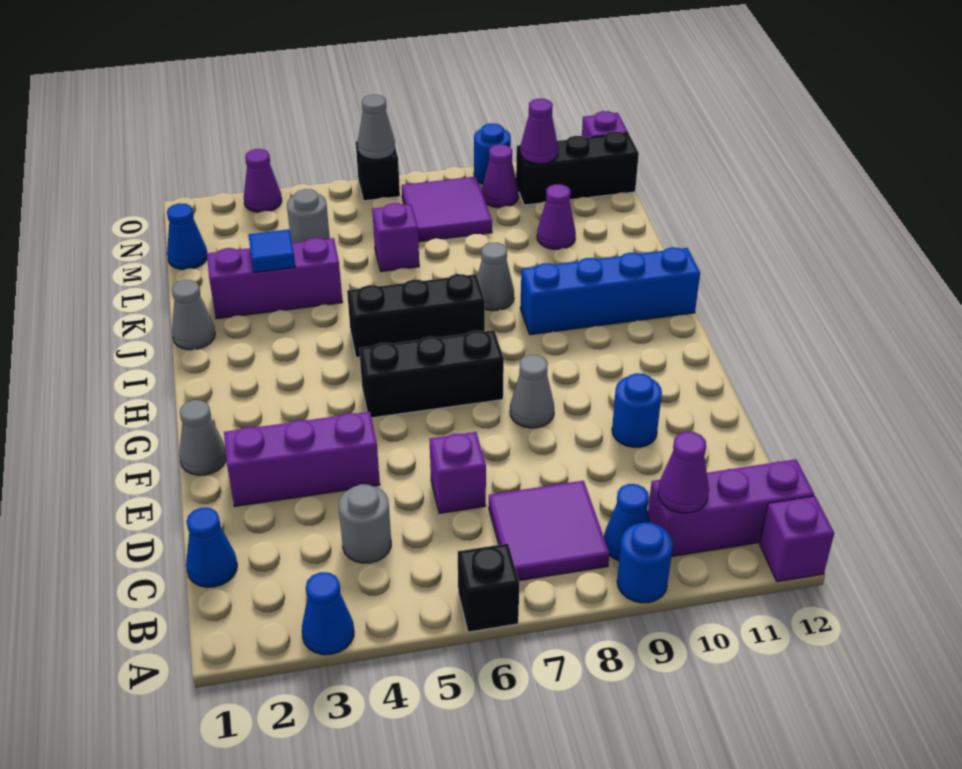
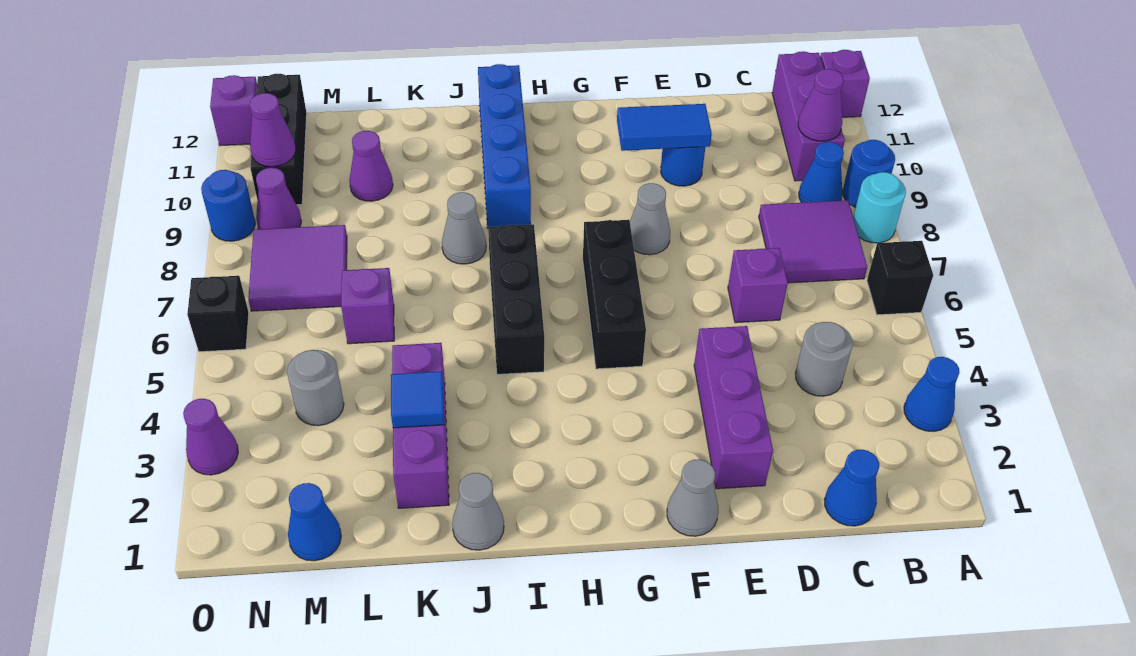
none -> cyan round brick A8 level 1
none -> blue tile E10:F10 level 2
grey cone O6 level 2 -> none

###

> What you are asked to do
Make an exact copy of the listing, with no images in it.

> Output of the task
none -> cyan round brick A8 level 1
none -> blue tile E10:F10 level 2
grey cone O6 level 2 -> none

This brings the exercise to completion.